== Dataset items ==
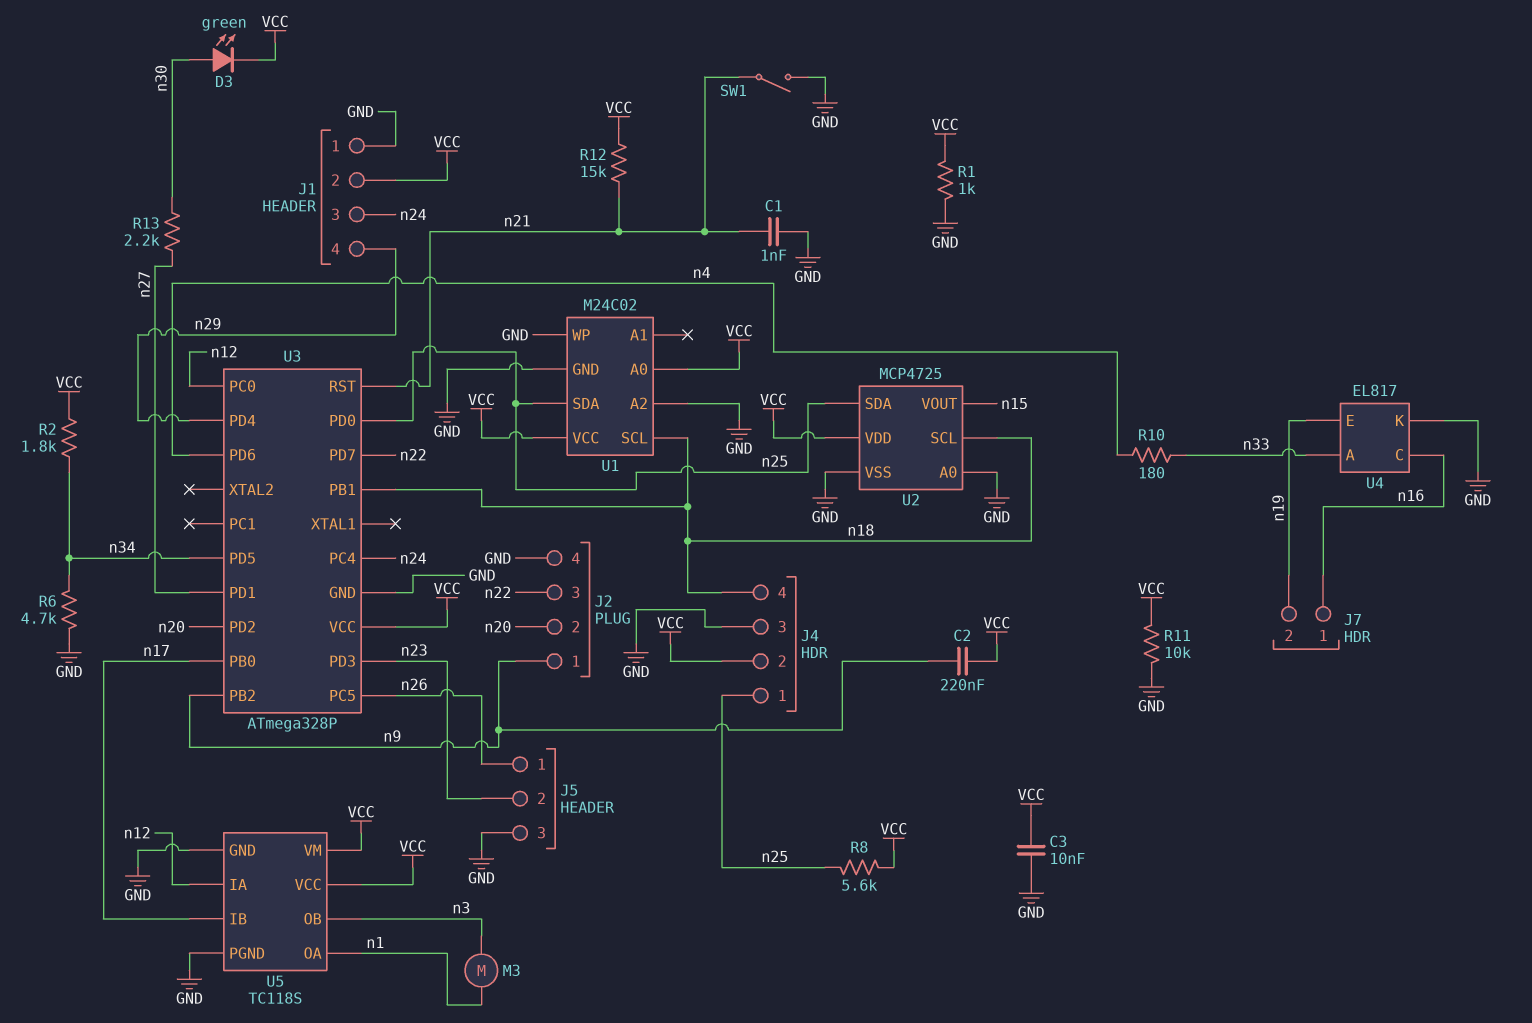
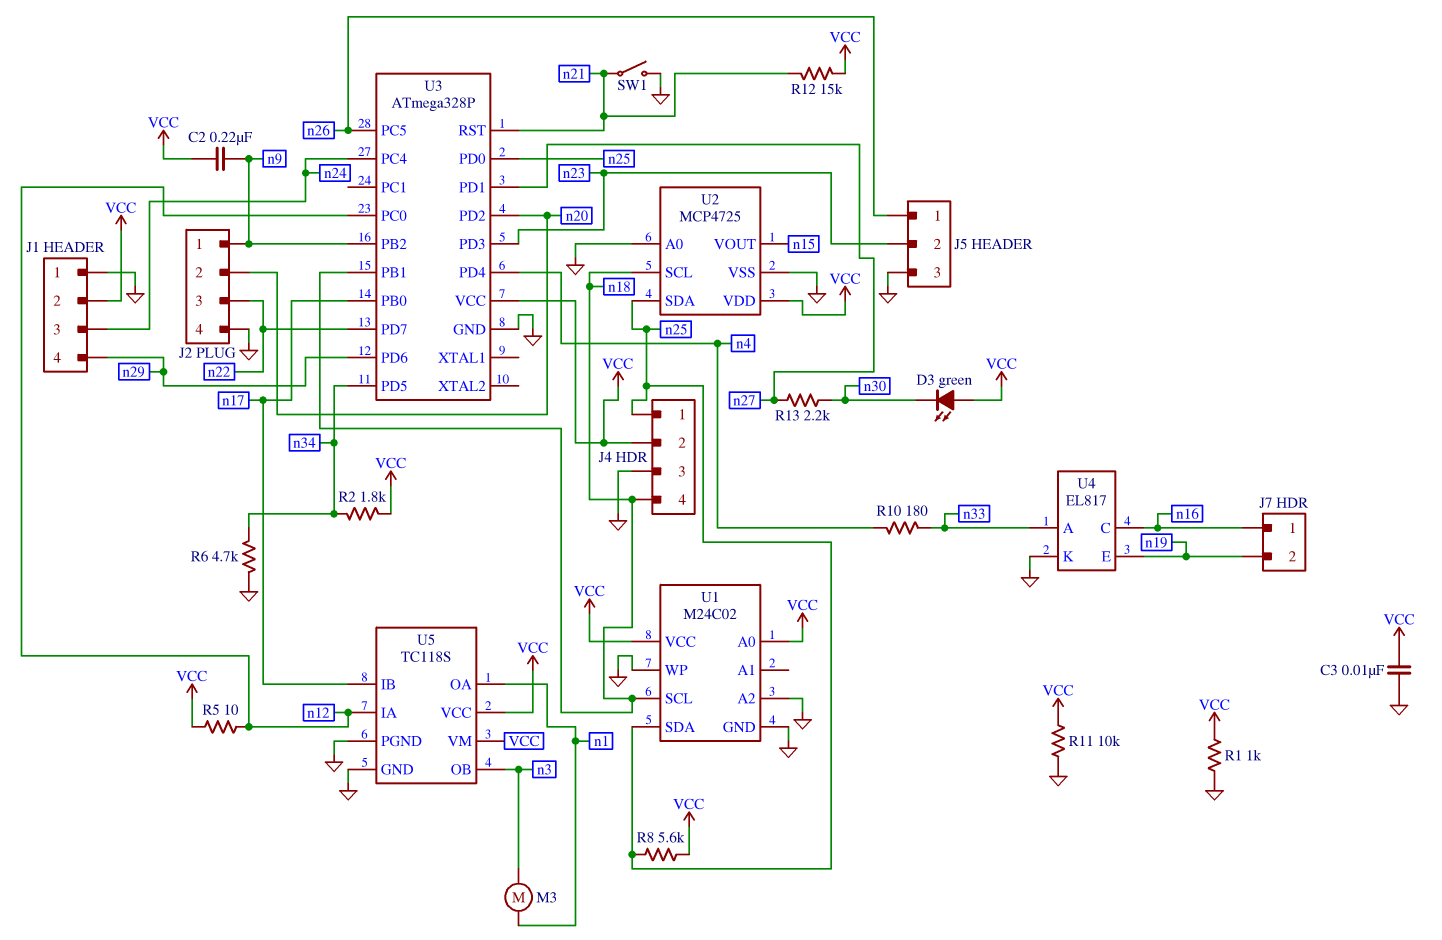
C1: 1nF (GND, n21) -> none
D3: LED green (A n30, K VCC) -> LED green (A VCC, K n30)
R5: none -> 10 (VCC, n12)
U3 pin PD4: n29 -> n4
U3 pin PD6: n4 -> n29

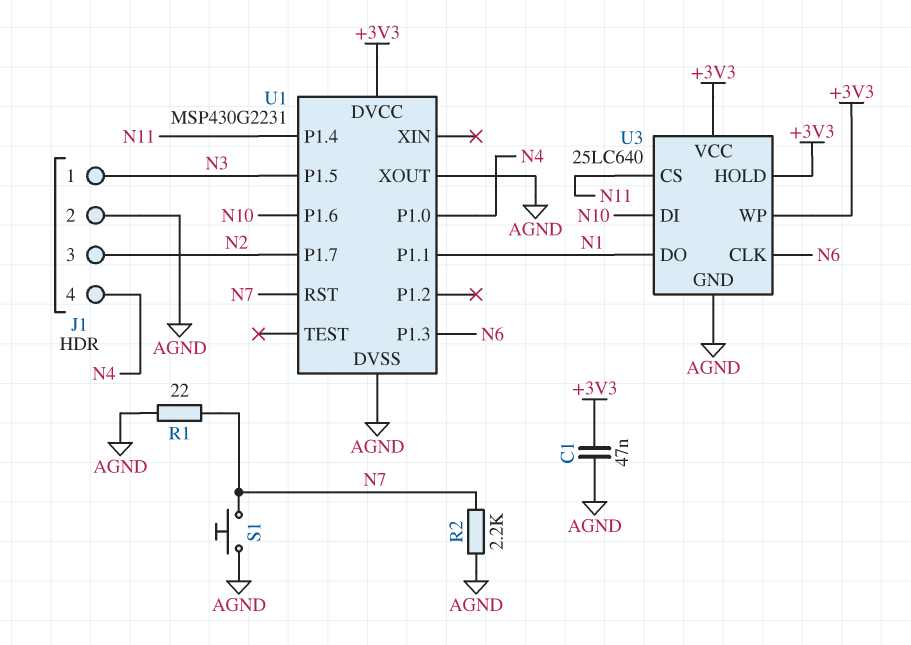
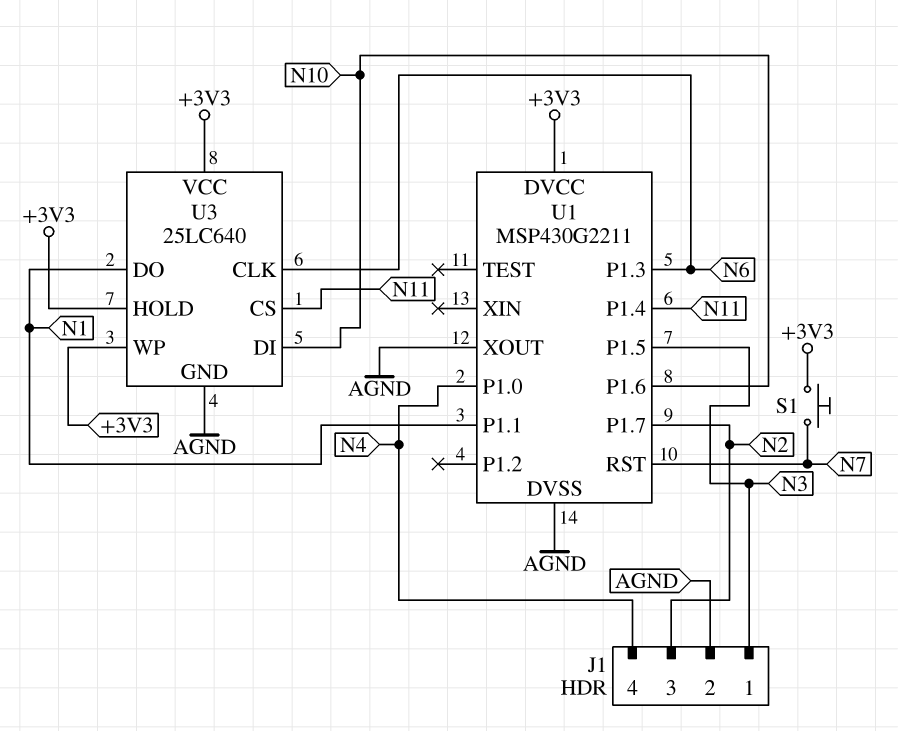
C1: 47nF (+3V3, AGND) -> none
R1: 22 (AGND, N7) -> none
R2: 2.2k (AGND, N7) -> none
S1: button (AGND, N7) -> button (+3V3, N7)
U1: MSP430G2231 -> MSP430G2211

== Problem requirements ==
Each line in the data that holds the word "none" must be copied.

== Answer to the problem ==
C1: 1nF (GND, n21) -> none
R5: none -> 10 (VCC, n12)
C1: 47nF (+3V3, AGND) -> none
R1: 22 (AGND, N7) -> none
R2: 2.2k (AGND, N7) -> none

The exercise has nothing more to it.